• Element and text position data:

_ _ _ _ _

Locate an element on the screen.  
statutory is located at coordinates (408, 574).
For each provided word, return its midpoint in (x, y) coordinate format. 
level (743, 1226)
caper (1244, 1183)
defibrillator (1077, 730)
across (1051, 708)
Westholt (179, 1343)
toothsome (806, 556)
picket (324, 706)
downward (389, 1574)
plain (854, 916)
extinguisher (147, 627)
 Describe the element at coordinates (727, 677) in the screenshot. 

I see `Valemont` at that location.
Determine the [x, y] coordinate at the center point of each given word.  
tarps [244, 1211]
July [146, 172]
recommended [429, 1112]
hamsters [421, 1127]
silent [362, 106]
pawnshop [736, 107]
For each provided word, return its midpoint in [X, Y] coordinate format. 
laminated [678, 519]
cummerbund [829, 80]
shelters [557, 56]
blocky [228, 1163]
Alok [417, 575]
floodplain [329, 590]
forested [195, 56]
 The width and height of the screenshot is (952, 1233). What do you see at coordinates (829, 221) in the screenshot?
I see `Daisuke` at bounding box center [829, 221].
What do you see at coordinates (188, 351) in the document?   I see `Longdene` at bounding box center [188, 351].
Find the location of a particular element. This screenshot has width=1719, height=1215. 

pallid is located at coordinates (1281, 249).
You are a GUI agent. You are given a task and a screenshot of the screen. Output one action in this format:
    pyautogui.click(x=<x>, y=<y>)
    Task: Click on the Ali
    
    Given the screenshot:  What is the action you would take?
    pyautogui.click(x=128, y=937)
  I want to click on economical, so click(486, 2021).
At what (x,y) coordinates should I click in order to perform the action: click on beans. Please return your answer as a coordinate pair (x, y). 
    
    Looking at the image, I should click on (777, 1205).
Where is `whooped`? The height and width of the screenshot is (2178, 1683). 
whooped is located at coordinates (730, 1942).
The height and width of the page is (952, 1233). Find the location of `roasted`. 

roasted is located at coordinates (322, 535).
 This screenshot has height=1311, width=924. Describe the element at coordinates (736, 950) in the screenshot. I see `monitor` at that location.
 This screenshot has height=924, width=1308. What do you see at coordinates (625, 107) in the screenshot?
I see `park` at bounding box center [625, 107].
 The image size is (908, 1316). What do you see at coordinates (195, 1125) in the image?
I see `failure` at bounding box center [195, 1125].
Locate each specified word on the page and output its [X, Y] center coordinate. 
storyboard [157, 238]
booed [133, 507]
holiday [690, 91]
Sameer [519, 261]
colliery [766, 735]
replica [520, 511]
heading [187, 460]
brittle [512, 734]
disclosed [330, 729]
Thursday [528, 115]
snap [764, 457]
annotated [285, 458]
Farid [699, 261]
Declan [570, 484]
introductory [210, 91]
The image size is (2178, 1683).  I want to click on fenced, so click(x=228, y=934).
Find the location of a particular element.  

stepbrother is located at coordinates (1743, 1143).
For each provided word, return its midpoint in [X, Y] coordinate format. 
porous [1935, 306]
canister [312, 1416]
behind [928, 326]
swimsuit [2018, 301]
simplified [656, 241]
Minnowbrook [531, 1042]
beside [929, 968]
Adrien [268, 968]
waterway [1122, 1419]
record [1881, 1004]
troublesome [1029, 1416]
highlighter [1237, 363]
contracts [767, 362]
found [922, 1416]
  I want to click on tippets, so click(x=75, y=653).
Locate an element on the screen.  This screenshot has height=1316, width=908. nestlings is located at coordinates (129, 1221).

_ _ _ _ _

Arrange the lines from the one containing "toothsome (806, 556)" through the one containing "What do you see at coordinates (188, 351)" as a Markdown table with the columns No. and Entry, leaving out any blank lines.

• CORRECT OUTPUT:
| No. | Entry |
|---|---|
| 1 | toothsome (806, 556) |
| 2 | picket (324, 706) |
| 3 | downward (389, 1574) |
| 4 | plain (854, 916) |
| 5 | extinguisher (147, 627) |
| 6 |  Describe the element at coordinates (727, 677) in the screenshot.  |
| 7 | I see `Valemont` at that location. |
| 8 | Determine the [x, y] coordinate at the center point of each given word.   |
| 9 | tarps [244, 1211] |
| 10 | July [146, 172] |
| 11 | recommended [429, 1112] |
| 12 | hamsters [421, 1127] |
| 13 | silent [362, 106] |
| 14 | pawnshop [736, 107] |
| 15 | For each provided word, return its midpoint in [X, Y] coordinate format.  |
| 16 | laminated [678, 519] |
| 17 | cummerbund [829, 80] |
| 18 | shelters [557, 56] |
| 19 | blocky [228, 1163] |
| 20 | Alok [417, 575] |
| 21 | floodplain [329, 590] |
| 22 | forested [195, 56] |
| 23 |  The width and height of the screenshot is (952, 1233). What do you see at coordinates (829, 221) in the screenshot? |
| 24 | I see `Daisuke` at bounding box center [829, 221]. |
| 25 | What do you see at coordinates (188, 351) in the document?   I see `Longdene` at bounding box center [188, 351]. |